DATA EXTRACT:

# # # # #

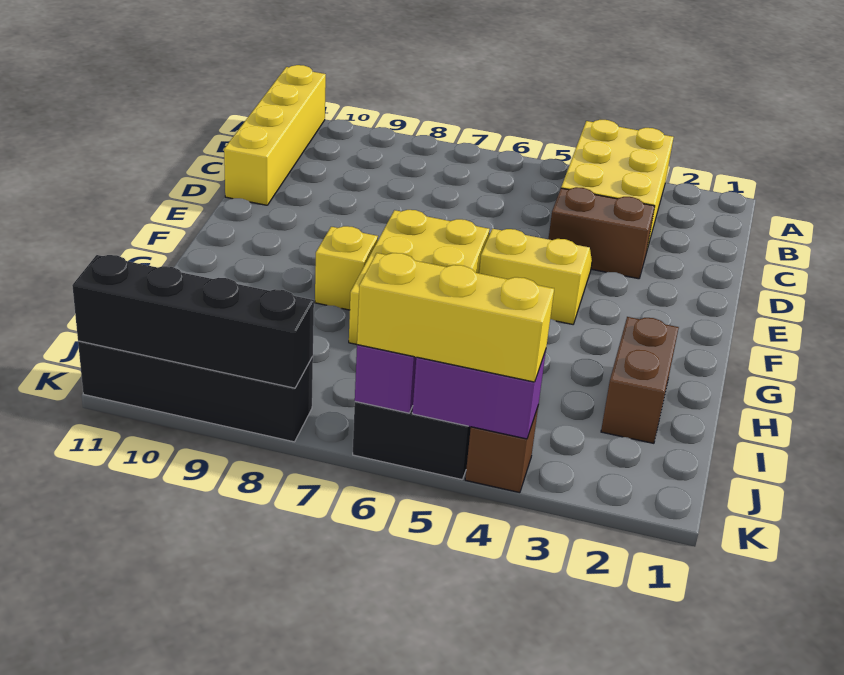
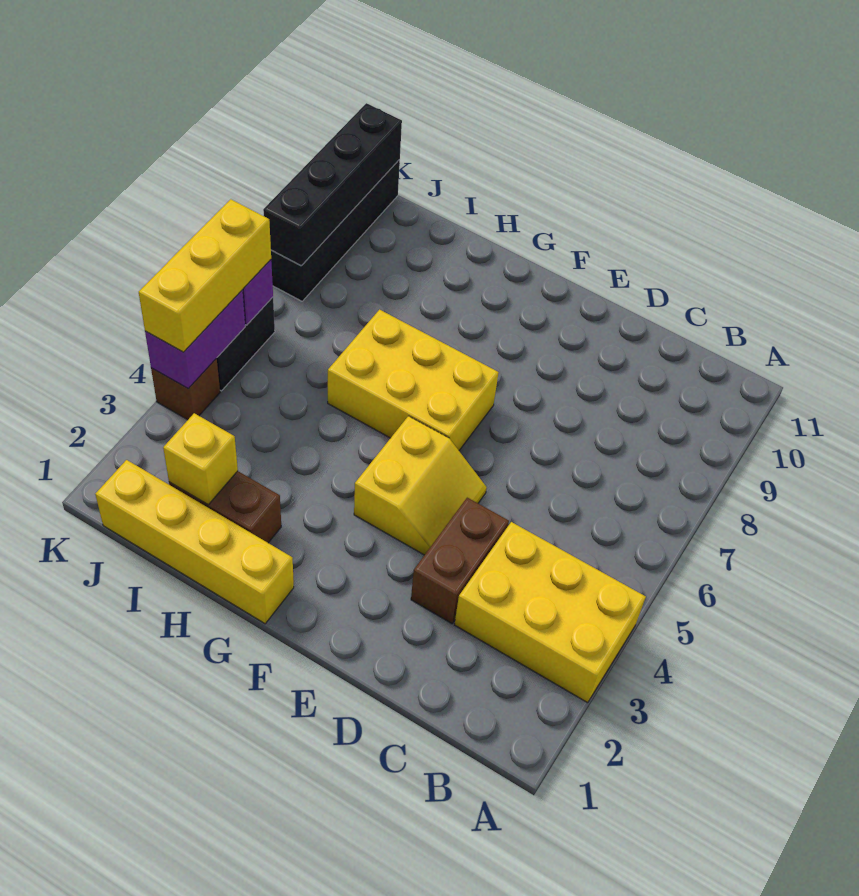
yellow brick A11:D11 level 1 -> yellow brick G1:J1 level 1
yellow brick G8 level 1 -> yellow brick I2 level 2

# # # # #

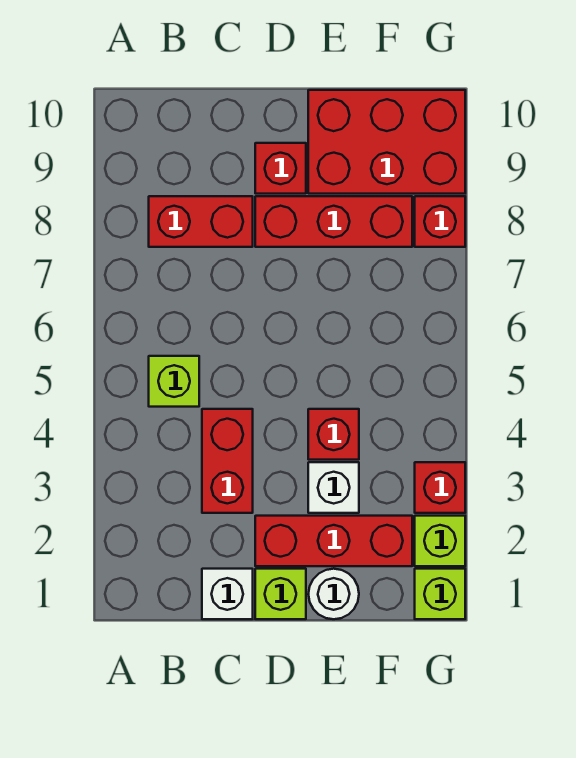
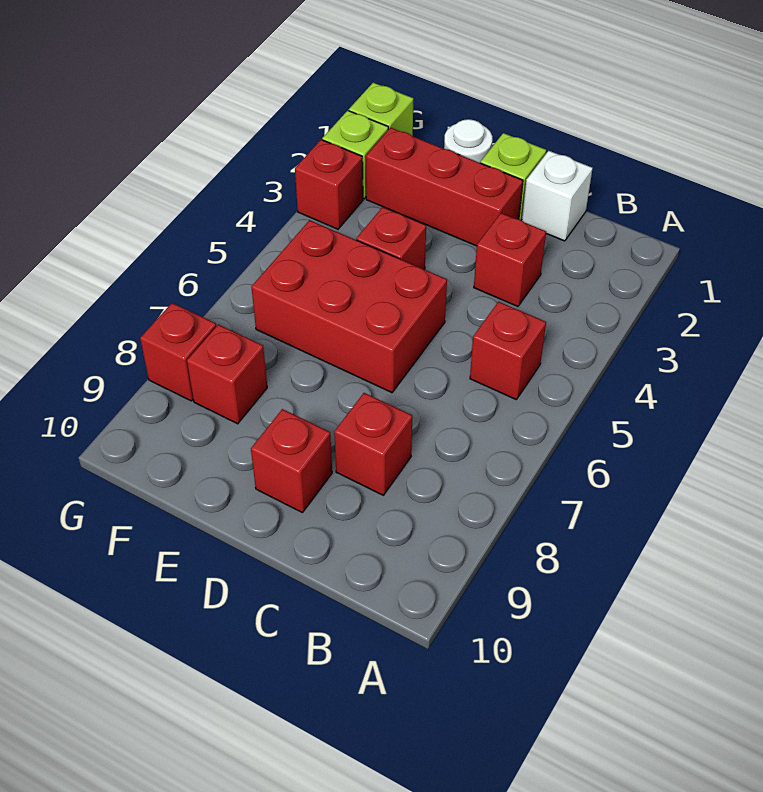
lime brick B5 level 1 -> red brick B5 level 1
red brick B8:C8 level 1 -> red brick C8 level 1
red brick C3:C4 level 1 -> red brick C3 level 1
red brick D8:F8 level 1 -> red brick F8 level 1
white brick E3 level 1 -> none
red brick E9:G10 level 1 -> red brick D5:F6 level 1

# # # # #

THE TASK:
Among the entries above, the lines between the ones containing "red brick C3:C4" and "red brick E9:G10", inclusive, are to be transcribed exactly. No other line is to be given.

YOUR RESPONSE:
red brick C3:C4 level 1 -> red brick C3 level 1
red brick D8:F8 level 1 -> red brick F8 level 1
white brick E3 level 1 -> none
red brick E9:G10 level 1 -> red brick D5:F6 level 1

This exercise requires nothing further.